/---

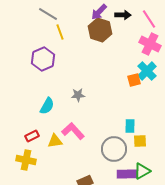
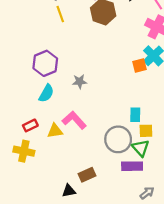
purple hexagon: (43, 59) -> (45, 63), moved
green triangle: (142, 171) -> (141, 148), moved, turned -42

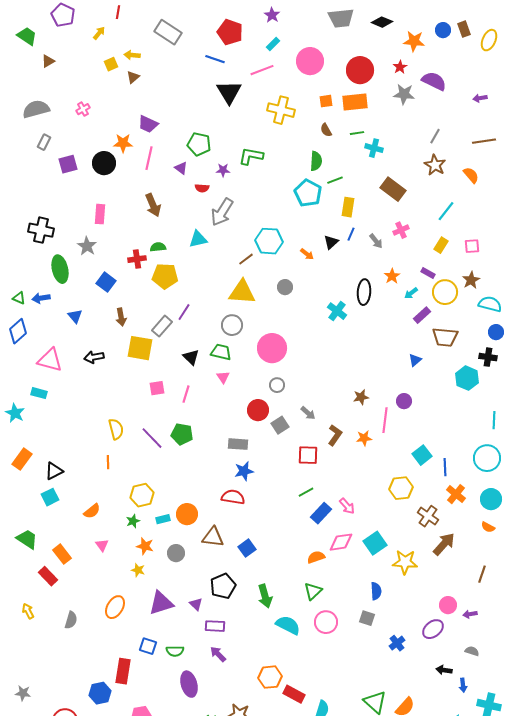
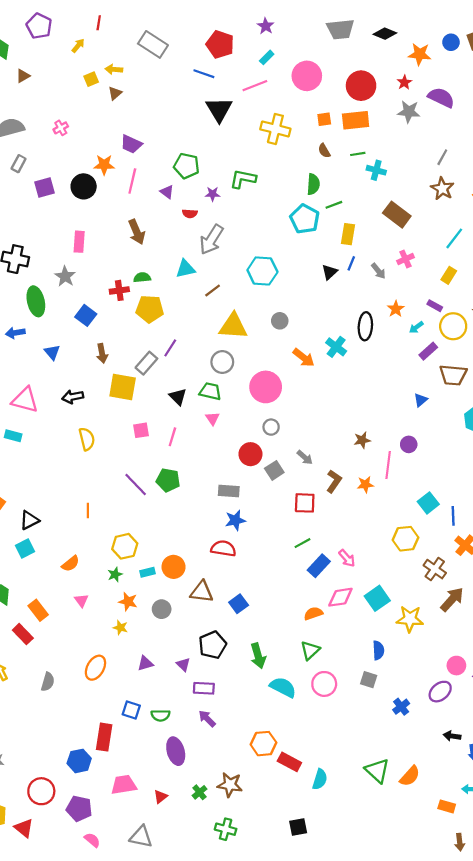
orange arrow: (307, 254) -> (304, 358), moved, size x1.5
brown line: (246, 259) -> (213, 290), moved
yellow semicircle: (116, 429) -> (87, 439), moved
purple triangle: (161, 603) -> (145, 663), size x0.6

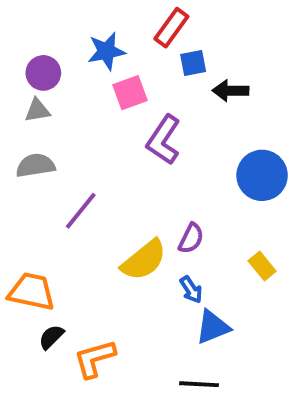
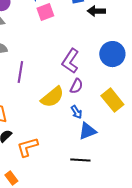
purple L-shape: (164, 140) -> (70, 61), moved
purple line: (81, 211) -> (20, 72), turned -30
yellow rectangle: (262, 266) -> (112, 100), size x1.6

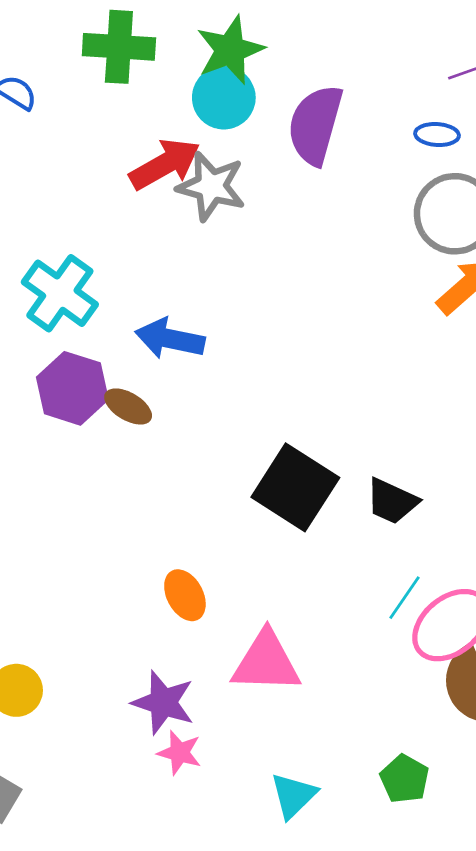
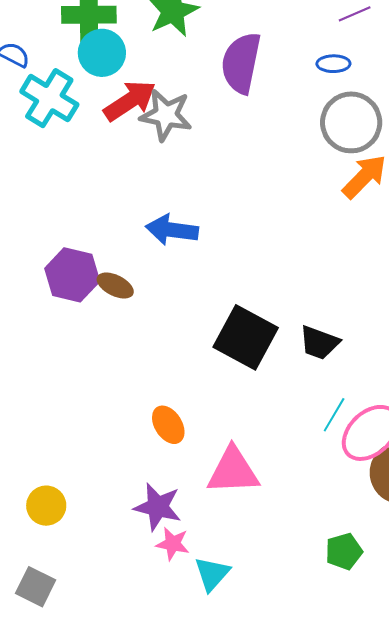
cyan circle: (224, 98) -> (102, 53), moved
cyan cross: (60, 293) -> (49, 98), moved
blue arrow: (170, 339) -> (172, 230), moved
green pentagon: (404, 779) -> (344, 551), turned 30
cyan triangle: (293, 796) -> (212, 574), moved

\---

▸ EXERCISE GOAL
If a line of the listing above contains "arrow", pick it out and copy it.

▸ EXERCISE OUTPUT
orange arrow: (307, 254) -> (304, 358), moved, size x1.5
blue arrow: (170, 339) -> (172, 230), moved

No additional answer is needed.